» PROMPT
Reproduce every line of the data below verbatim, leaving out the pictures.
════
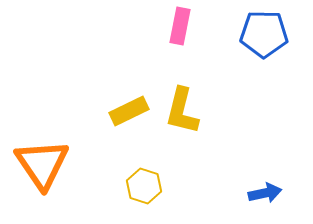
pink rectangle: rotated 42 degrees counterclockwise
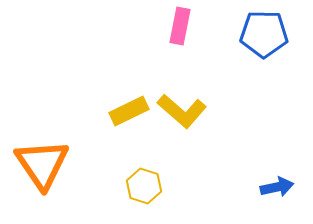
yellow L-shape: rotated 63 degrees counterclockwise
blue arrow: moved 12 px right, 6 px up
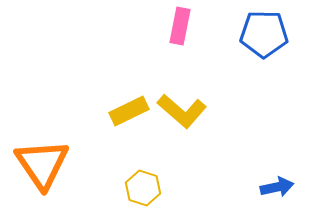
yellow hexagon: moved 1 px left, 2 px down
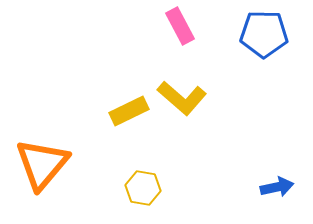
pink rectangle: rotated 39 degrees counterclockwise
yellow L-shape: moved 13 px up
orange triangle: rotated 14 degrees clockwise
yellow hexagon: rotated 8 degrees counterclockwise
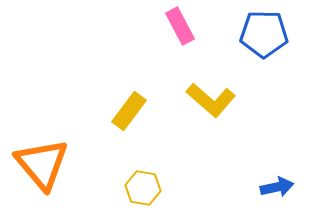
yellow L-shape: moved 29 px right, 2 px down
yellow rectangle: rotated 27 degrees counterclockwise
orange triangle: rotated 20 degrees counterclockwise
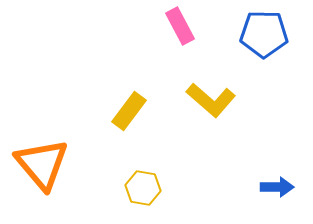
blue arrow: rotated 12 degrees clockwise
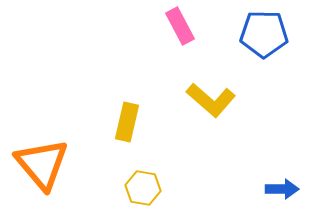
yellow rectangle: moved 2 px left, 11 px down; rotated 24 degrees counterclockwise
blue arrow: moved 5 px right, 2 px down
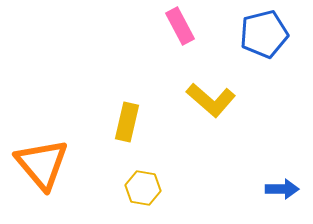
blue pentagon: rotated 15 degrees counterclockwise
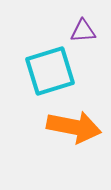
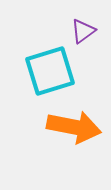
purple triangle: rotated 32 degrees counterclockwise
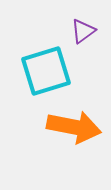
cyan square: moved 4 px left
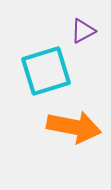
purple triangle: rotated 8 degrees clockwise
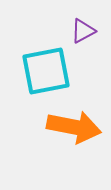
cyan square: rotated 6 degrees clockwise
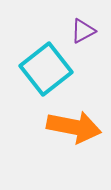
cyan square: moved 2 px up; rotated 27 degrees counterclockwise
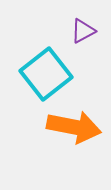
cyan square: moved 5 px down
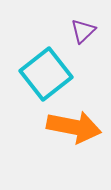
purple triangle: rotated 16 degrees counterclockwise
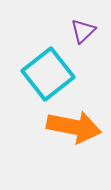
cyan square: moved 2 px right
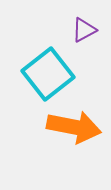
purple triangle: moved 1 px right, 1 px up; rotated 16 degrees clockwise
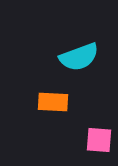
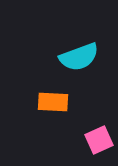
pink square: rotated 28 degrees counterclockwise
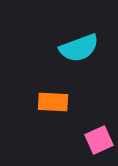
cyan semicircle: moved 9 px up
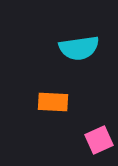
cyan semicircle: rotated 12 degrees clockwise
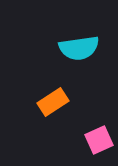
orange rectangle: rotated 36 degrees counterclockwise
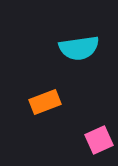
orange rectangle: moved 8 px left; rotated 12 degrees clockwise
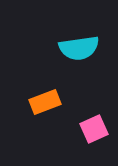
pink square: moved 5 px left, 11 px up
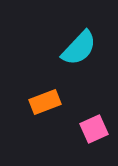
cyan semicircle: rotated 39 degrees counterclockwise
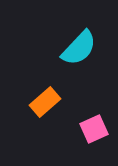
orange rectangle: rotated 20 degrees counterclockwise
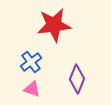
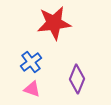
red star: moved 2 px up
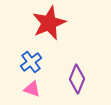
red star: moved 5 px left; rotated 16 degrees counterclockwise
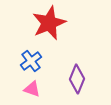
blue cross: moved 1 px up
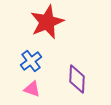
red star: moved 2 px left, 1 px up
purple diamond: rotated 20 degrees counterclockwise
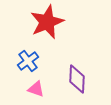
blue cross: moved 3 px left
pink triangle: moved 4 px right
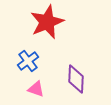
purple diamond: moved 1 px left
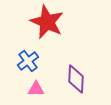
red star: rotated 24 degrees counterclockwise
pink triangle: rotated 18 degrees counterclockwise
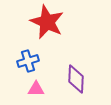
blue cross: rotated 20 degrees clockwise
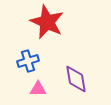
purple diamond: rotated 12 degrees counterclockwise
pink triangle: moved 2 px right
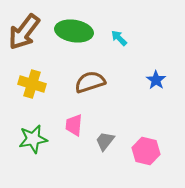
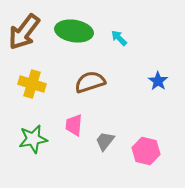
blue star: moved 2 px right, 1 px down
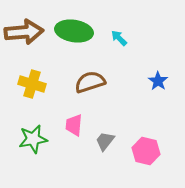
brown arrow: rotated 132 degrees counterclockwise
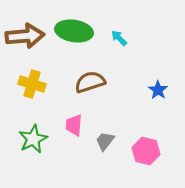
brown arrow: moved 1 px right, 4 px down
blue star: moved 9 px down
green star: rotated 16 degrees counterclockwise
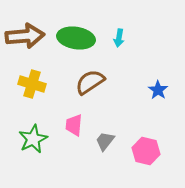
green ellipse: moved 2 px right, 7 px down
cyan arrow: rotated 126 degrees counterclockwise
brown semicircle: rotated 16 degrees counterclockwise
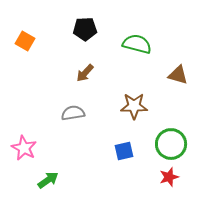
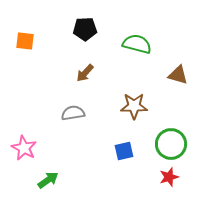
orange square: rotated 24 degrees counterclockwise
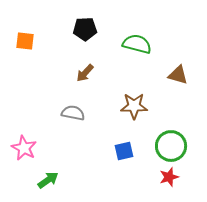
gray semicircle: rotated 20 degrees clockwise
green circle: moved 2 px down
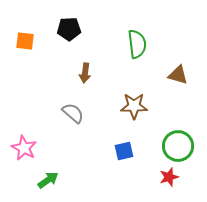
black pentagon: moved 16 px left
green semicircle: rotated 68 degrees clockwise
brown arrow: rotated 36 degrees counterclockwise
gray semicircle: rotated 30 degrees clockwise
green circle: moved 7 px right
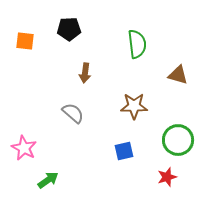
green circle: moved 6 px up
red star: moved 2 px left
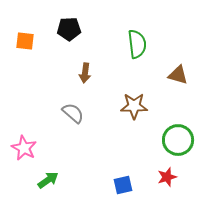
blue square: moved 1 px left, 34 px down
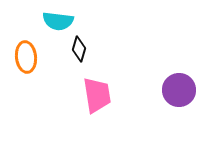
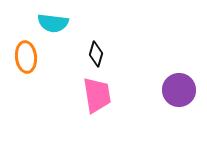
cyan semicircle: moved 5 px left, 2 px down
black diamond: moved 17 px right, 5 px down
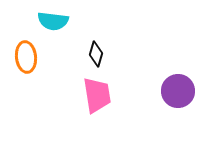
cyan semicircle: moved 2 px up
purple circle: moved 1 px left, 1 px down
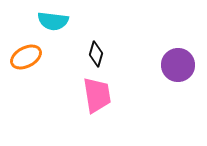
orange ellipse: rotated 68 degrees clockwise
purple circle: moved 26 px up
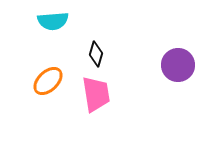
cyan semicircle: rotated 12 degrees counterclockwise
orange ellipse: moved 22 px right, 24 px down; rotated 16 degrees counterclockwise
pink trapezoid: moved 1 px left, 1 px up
════
» FULL OUTPUT
pink rectangle: rotated 42 degrees counterclockwise
yellow L-shape: rotated 63 degrees counterclockwise
blue arrow: moved 12 px right, 6 px up
yellow hexagon: moved 1 px left, 2 px down
pink rectangle: rotated 39 degrees counterclockwise
yellow L-shape: moved 13 px up
orange triangle: rotated 14 degrees clockwise
yellow hexagon: rotated 8 degrees counterclockwise
yellow L-shape: moved 29 px right, 2 px down
yellow rectangle: rotated 27 degrees counterclockwise
orange triangle: rotated 20 degrees counterclockwise
blue arrow: rotated 12 degrees clockwise
yellow rectangle: moved 2 px left, 11 px down; rotated 24 degrees counterclockwise
blue arrow: moved 5 px right, 2 px down
blue pentagon: rotated 15 degrees counterclockwise
purple triangle: rotated 32 degrees counterclockwise
cyan square: moved 4 px left
purple triangle: rotated 8 degrees clockwise
cyan square: rotated 6 degrees clockwise
cyan square: moved 2 px up; rotated 27 degrees counterclockwise
cyan square: moved 5 px down
purple triangle: rotated 16 degrees counterclockwise
cyan square: moved 2 px right
purple triangle: moved 1 px right, 1 px up; rotated 16 degrees clockwise
pink square: rotated 28 degrees counterclockwise
cyan semicircle: moved 9 px up
cyan semicircle: rotated 12 degrees clockwise
orange rectangle: rotated 36 degrees counterclockwise
orange rectangle: moved 8 px left; rotated 12 degrees clockwise
pink square: moved 5 px left, 11 px up
cyan semicircle: rotated 39 degrees counterclockwise
orange rectangle: rotated 20 degrees counterclockwise
red star: moved 2 px up
red star: moved 5 px left; rotated 16 degrees counterclockwise
blue cross: moved 1 px up
red star: moved 2 px left, 1 px up
purple diamond: rotated 20 degrees counterclockwise
blue cross: moved 3 px left
pink triangle: moved 4 px right
purple diamond: moved 1 px left
red star: rotated 24 degrees counterclockwise
pink triangle: rotated 18 degrees counterclockwise
blue cross: rotated 20 degrees clockwise
purple diamond: rotated 12 degrees counterclockwise
pink triangle: moved 2 px right
blue star: moved 2 px right, 1 px down
brown arrow: rotated 132 degrees counterclockwise
brown arrow: moved 1 px right, 4 px down
blue star: moved 9 px down
green star: rotated 16 degrees counterclockwise
green ellipse: moved 2 px right, 7 px down
cyan arrow: rotated 126 degrees counterclockwise
brown semicircle: rotated 16 degrees counterclockwise
orange square: rotated 24 degrees counterclockwise
gray semicircle: rotated 20 degrees clockwise
green circle: moved 2 px down
black pentagon: moved 16 px left
green semicircle: rotated 68 degrees clockwise
brown arrow: rotated 36 degrees counterclockwise
gray semicircle: rotated 30 degrees clockwise
green circle: moved 7 px right
green circle: moved 6 px up
red star: moved 2 px left
blue square: moved 1 px left, 34 px down
cyan semicircle: moved 5 px left, 2 px down
black diamond: moved 17 px right, 5 px down
cyan semicircle: moved 2 px up
purple circle: moved 1 px left, 1 px down
orange ellipse: rotated 68 degrees clockwise
purple circle: moved 26 px up
cyan semicircle: rotated 12 degrees counterclockwise
orange ellipse: moved 22 px right, 24 px down; rotated 16 degrees counterclockwise
pink trapezoid: moved 1 px left, 1 px up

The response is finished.